(Exercise data Opens)

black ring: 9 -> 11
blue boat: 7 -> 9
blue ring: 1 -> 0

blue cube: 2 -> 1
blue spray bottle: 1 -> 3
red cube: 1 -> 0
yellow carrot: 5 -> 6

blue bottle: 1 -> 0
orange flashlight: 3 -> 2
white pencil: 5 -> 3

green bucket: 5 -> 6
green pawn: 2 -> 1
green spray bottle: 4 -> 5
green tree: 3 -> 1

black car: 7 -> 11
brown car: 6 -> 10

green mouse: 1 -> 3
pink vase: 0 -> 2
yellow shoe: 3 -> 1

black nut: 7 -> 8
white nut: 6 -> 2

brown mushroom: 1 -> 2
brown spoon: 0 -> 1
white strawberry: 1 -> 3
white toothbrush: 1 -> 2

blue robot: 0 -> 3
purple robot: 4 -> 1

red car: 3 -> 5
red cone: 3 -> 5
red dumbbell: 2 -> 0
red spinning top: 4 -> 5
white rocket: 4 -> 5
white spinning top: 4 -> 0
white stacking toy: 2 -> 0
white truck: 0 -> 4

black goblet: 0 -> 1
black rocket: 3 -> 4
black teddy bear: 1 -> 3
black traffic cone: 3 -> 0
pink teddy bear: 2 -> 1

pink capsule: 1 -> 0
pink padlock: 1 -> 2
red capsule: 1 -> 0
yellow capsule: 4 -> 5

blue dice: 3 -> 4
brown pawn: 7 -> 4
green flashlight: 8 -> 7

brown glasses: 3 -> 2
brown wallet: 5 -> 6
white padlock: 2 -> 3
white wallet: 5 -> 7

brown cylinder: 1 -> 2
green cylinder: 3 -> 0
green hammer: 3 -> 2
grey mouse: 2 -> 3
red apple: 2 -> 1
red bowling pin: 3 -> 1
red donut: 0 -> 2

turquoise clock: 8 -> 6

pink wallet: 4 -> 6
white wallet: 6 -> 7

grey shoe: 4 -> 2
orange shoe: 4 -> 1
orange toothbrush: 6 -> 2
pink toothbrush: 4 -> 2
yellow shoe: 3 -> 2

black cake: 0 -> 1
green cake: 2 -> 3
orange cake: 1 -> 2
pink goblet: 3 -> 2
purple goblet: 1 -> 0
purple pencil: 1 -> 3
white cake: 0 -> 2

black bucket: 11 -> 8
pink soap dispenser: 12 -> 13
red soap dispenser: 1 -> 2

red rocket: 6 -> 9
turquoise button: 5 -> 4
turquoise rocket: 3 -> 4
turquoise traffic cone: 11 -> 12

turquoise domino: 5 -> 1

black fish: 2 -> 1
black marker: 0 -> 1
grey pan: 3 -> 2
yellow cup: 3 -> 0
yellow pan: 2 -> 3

(Exercise data Closes)

**Task to complete**
One stretch of the lines above is wanted, from the line that contains "green mouse: 1 -> 3" through the line that contains "red car: 3 -> 5". Output it exactly.

**Answer box**
green mouse: 1 -> 3
pink vase: 0 -> 2
yellow shoe: 3 -> 1

black nut: 7 -> 8
white nut: 6 -> 2

brown mushroom: 1 -> 2
brown spoon: 0 -> 1
white strawberry: 1 -> 3
white toothbrush: 1 -> 2

blue robot: 0 -> 3
purple robot: 4 -> 1

red car: 3 -> 5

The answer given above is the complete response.